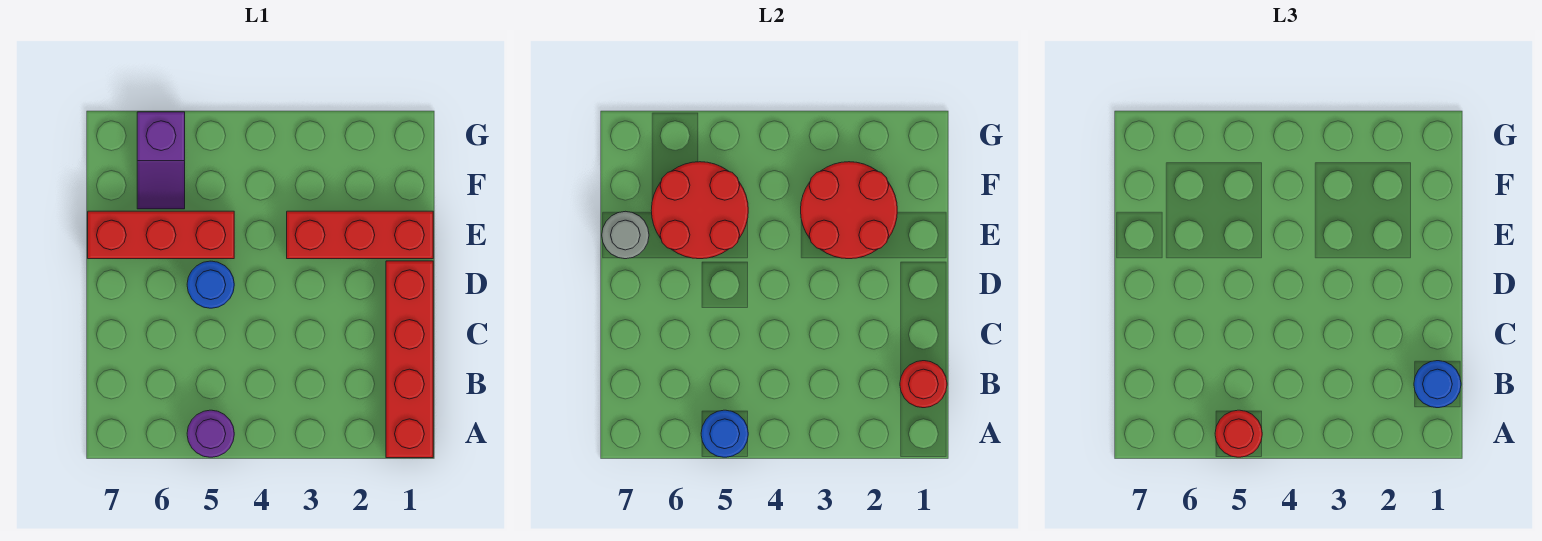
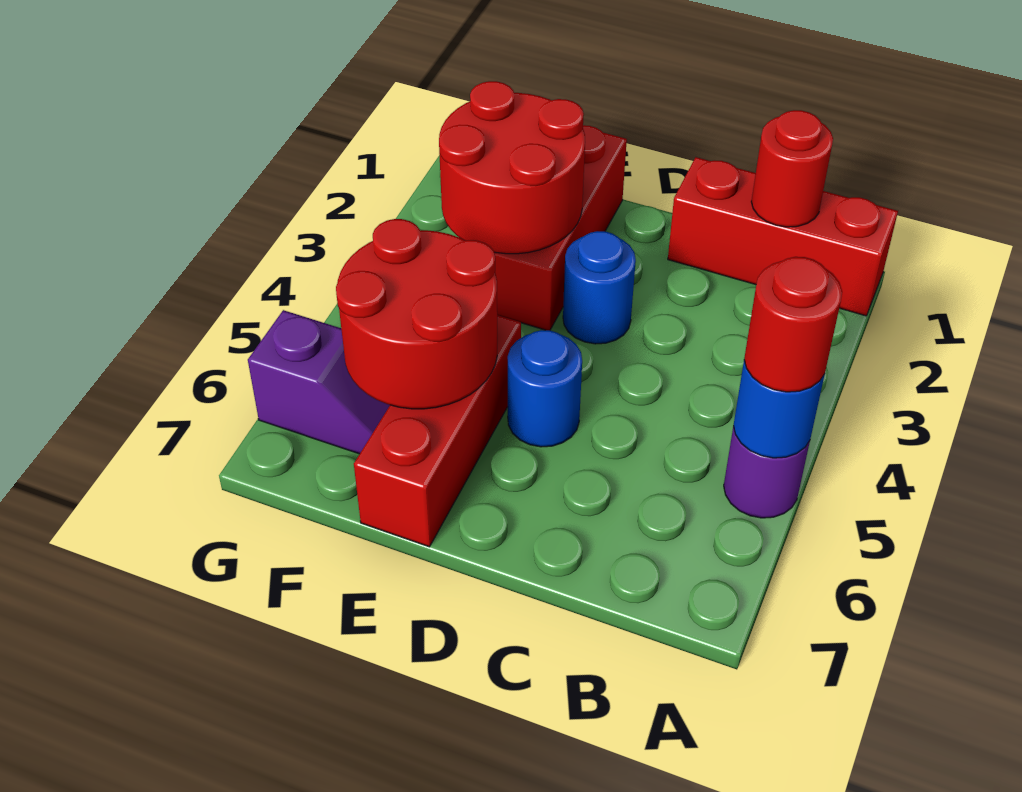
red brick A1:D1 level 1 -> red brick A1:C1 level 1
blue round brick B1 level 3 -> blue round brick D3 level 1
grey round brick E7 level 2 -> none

--

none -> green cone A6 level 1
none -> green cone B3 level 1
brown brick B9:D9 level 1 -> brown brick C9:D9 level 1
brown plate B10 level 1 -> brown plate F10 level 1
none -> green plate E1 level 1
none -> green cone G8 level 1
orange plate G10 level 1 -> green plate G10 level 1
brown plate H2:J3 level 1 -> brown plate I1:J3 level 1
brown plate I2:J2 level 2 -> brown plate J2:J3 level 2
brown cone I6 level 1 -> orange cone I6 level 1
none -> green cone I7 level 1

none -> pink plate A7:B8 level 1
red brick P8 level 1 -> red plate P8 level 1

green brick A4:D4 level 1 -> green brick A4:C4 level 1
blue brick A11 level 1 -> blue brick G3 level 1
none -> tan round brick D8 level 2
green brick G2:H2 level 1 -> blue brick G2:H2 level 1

--

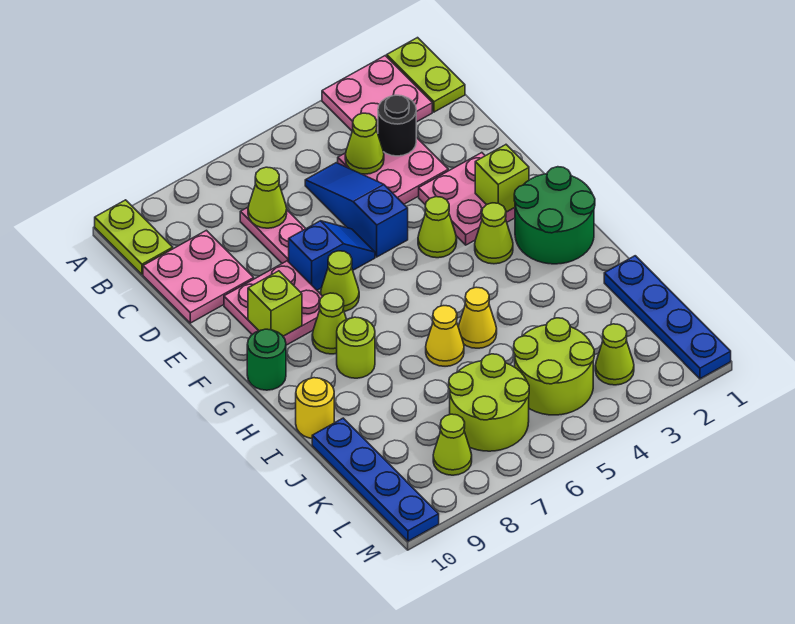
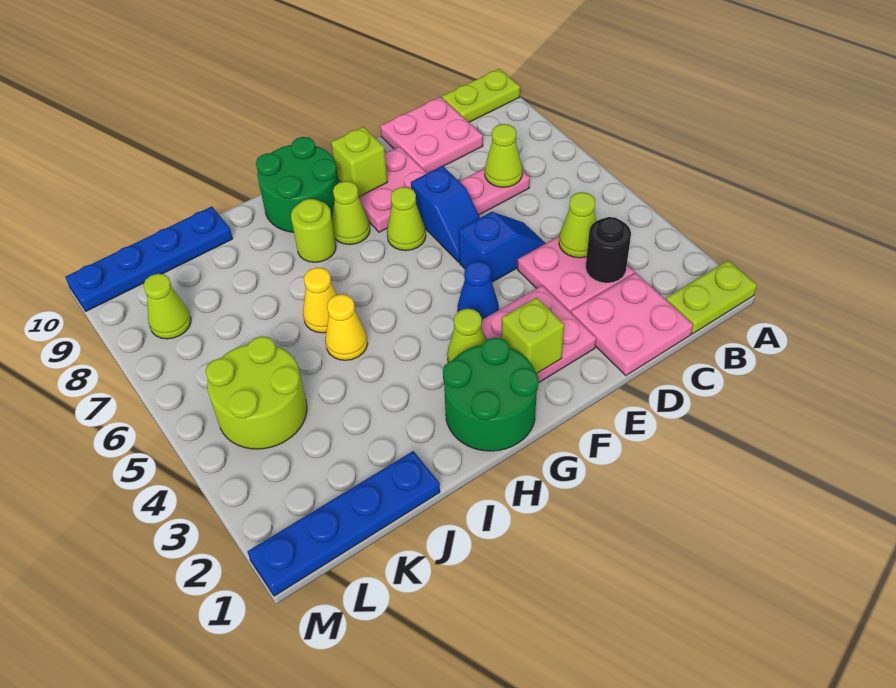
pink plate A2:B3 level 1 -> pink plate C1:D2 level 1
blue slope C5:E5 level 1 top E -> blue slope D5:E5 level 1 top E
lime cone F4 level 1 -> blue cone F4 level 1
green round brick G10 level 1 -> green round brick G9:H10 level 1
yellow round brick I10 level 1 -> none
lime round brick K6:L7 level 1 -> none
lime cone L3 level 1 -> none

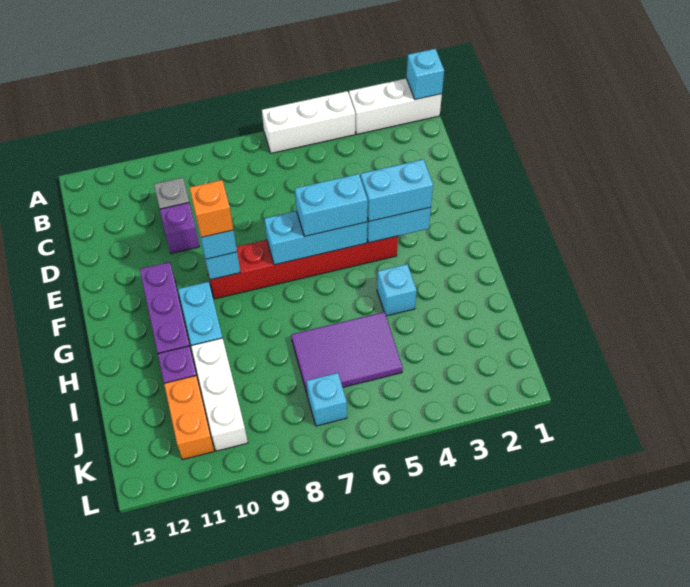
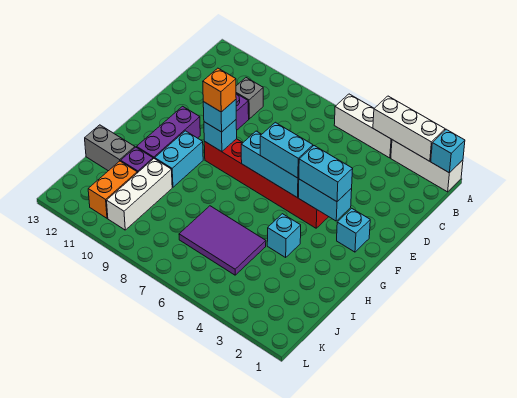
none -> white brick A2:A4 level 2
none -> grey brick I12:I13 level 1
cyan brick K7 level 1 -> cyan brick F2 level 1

_DESCRIPTION OF THE TASK_:
Check each line above for "cone" and return the ones that have it.

_RESULT OF THE EXERCISE_:
none -> green cone A6 level 1
none -> green cone B3 level 1
none -> green cone G8 level 1
brown cone I6 level 1 -> orange cone I6 level 1
none -> green cone I7 level 1
lime cone F4 level 1 -> blue cone F4 level 1
lime cone L3 level 1 -> none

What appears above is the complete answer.